▶ ENTRIES SUPPLIED:
+++++
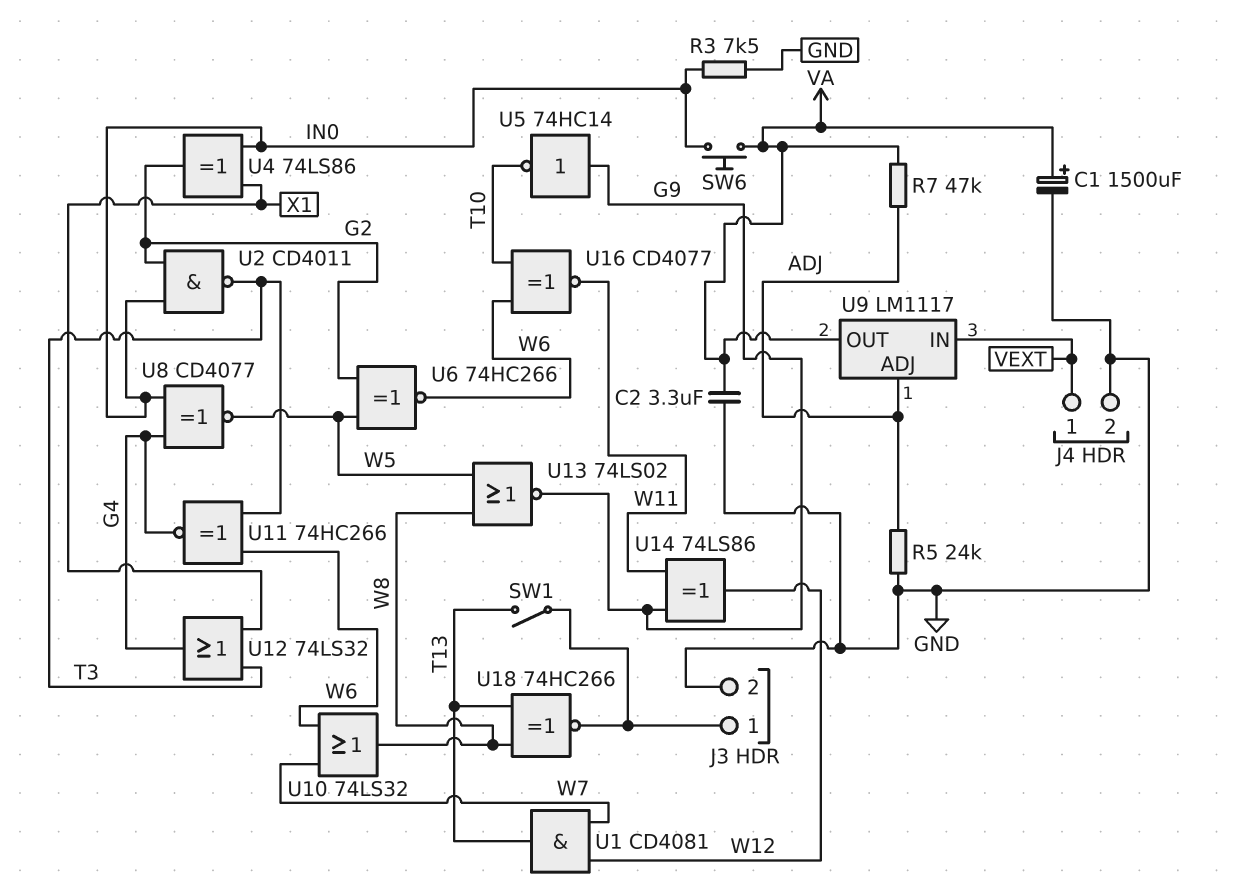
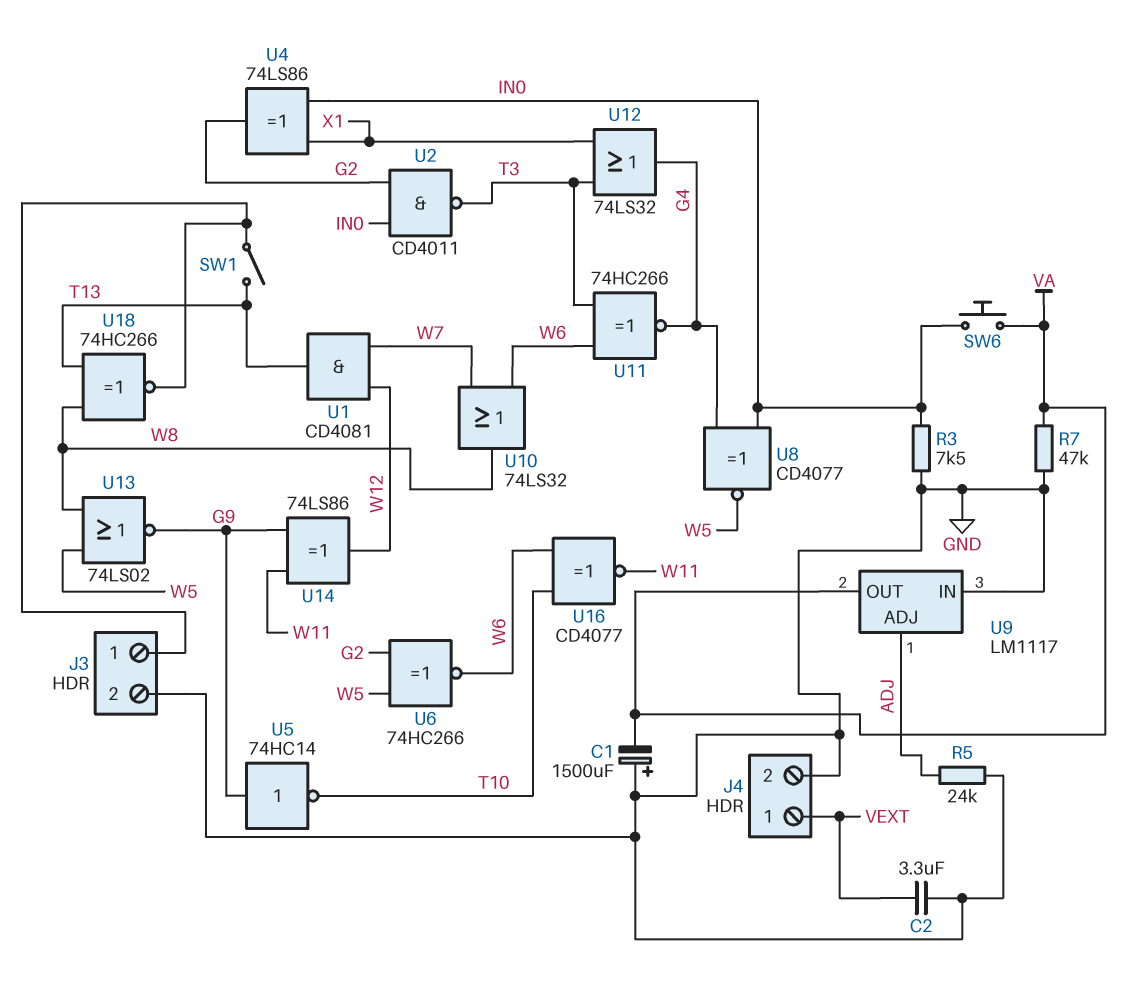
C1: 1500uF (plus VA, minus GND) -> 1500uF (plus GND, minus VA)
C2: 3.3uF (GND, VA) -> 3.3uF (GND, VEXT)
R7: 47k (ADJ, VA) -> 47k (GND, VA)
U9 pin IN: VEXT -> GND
+++++
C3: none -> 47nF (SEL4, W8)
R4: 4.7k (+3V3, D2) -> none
+++++
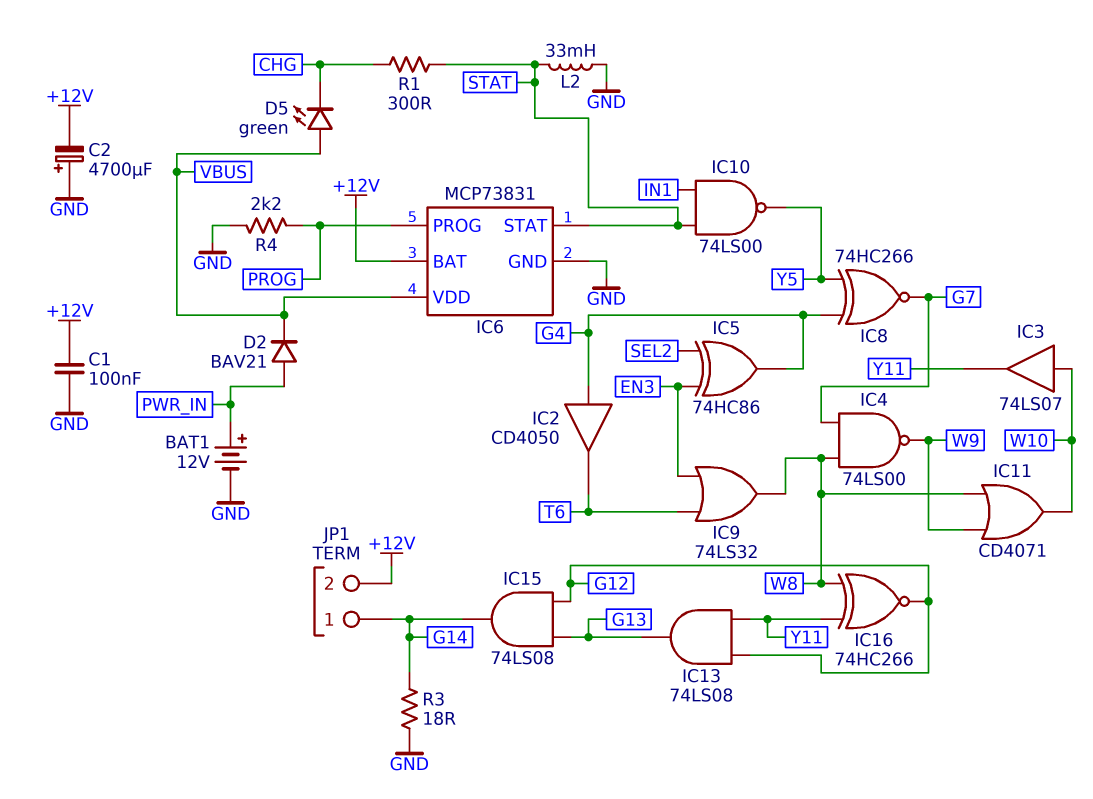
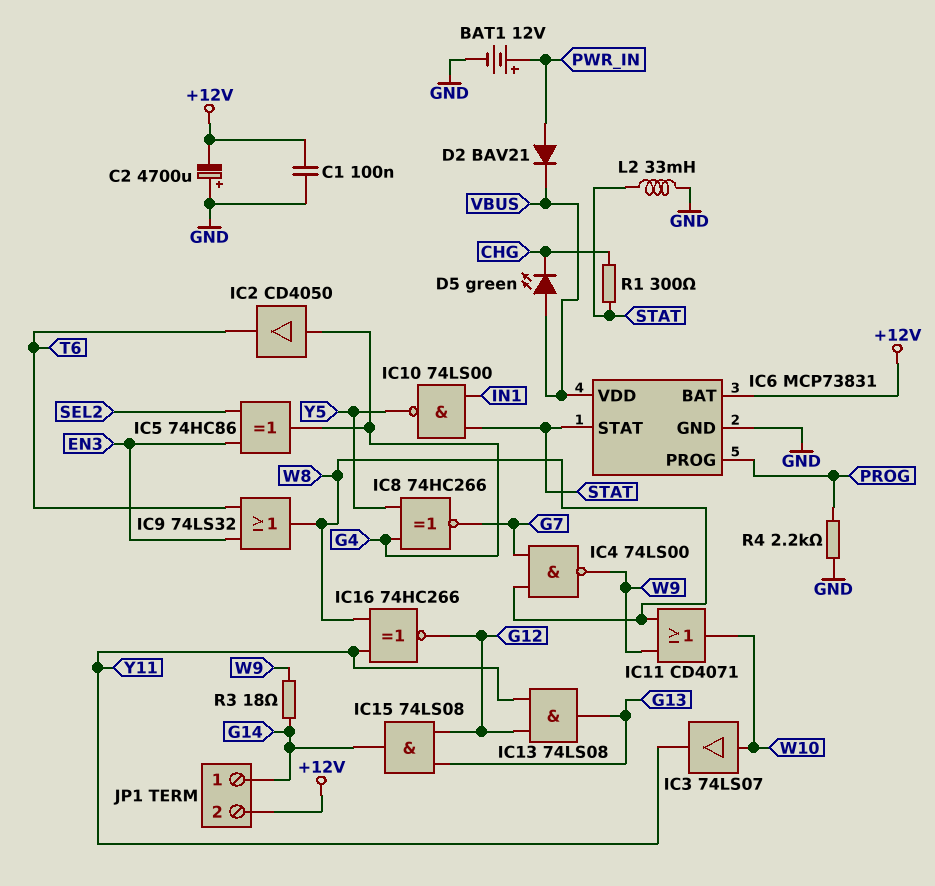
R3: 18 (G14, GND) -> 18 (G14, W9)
+++++
▶ WHAT THE TASK REQUIRES: Say how many lines in the entries include the word "none", with no text around the number.

▶ COMPLETED TASK: 2